» ASSIGNMENT: Apart from the pictures, every line below is to be set down exactly.
** Opening INFORMATION SHOWN block **
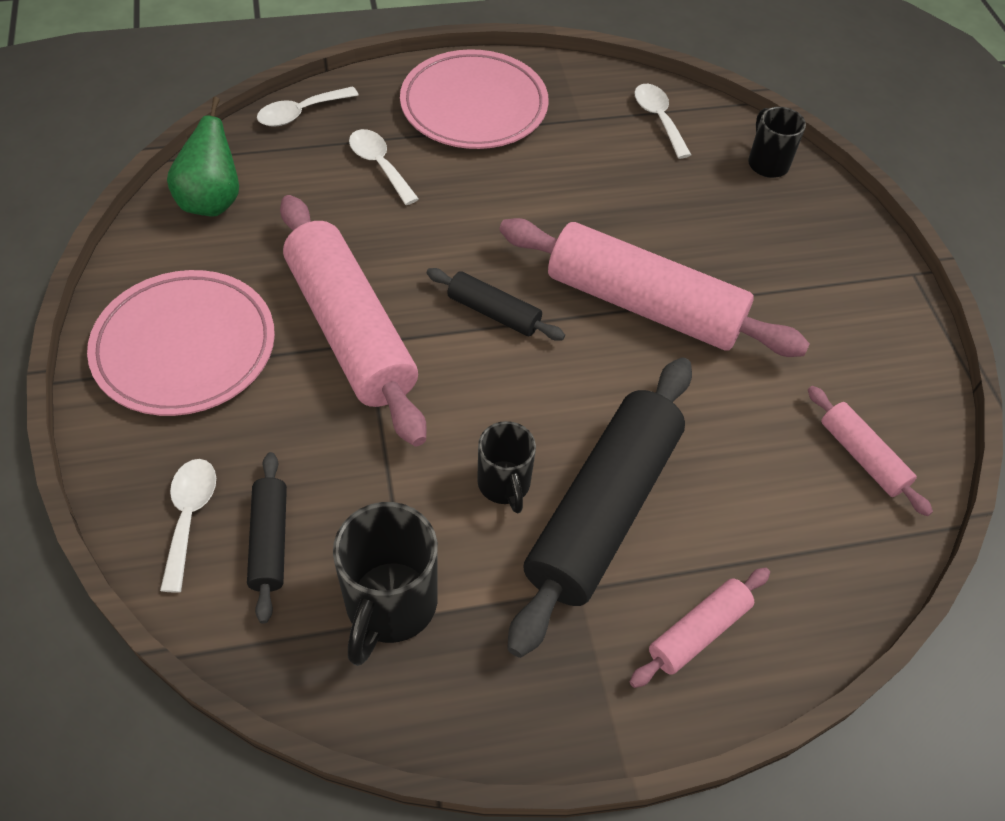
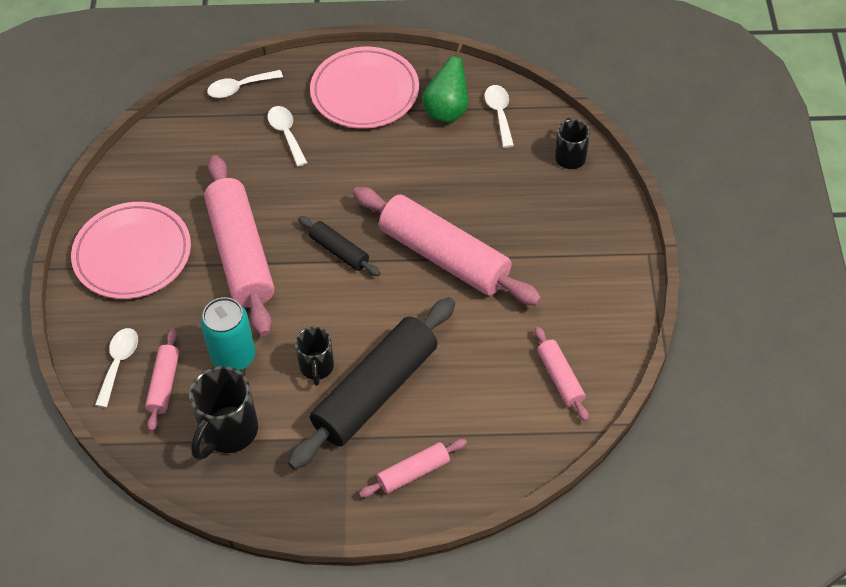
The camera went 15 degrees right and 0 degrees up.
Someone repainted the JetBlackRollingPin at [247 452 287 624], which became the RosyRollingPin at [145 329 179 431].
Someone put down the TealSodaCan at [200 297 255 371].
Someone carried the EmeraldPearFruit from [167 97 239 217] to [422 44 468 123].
** Closing INFORMATION SHOWN block **
» OUTPUT BELOW:
The camera went 15 degrees right and 0 degrees up.
Someone repainted the JetBlackRollingPin at [247 452 287 624], which became the RosyRollingPin at [145 329 179 431].
Someone put down the TealSodaCan at [200 297 255 371].
Someone carried the EmeraldPearFruit from [167 97 239 217] to [422 44 468 123].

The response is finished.